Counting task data
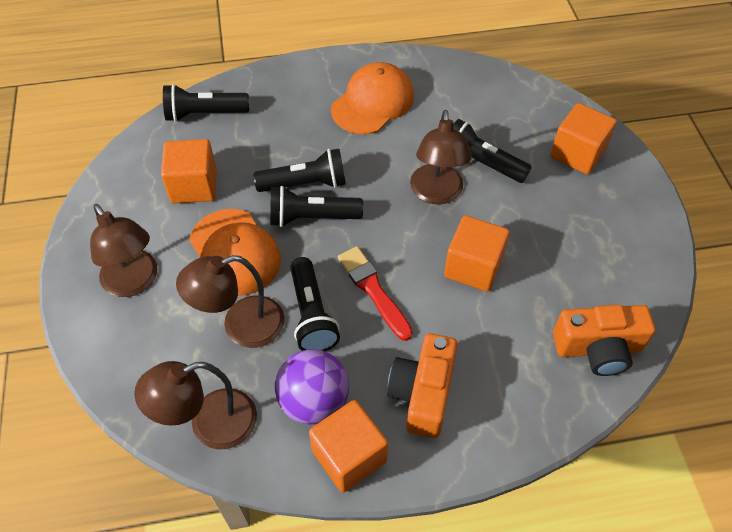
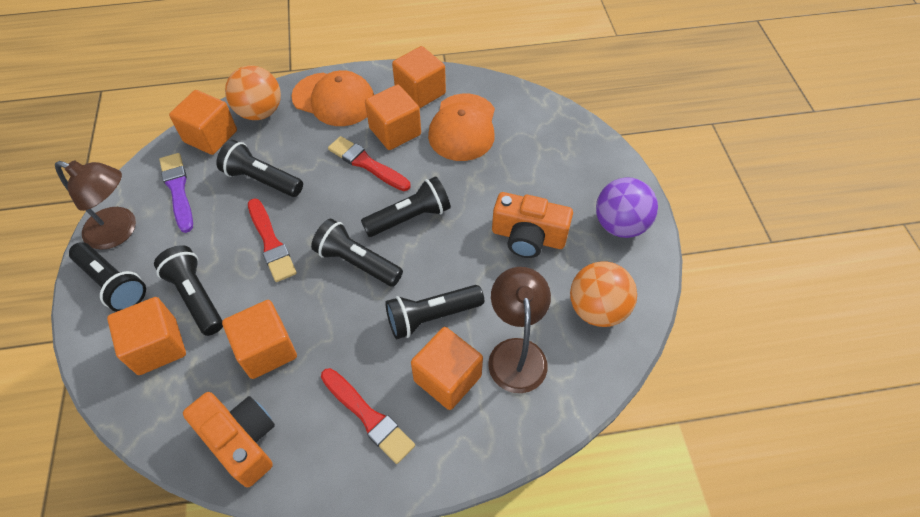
black flashlight: 5 -> 6
brown lamp: 4 -> 2
orange ball: 0 -> 2
orange cube: 4 -> 6
purple brush: 0 -> 1
red brush: 1 -> 3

EXERCISE INSTRUCTIONS
The answer must be the line containing "orange ball: 0 -> 2" and every line after it to the end of the data, exactly as written.

RESPONSE BOX
orange ball: 0 -> 2
orange cube: 4 -> 6
purple brush: 0 -> 1
red brush: 1 -> 3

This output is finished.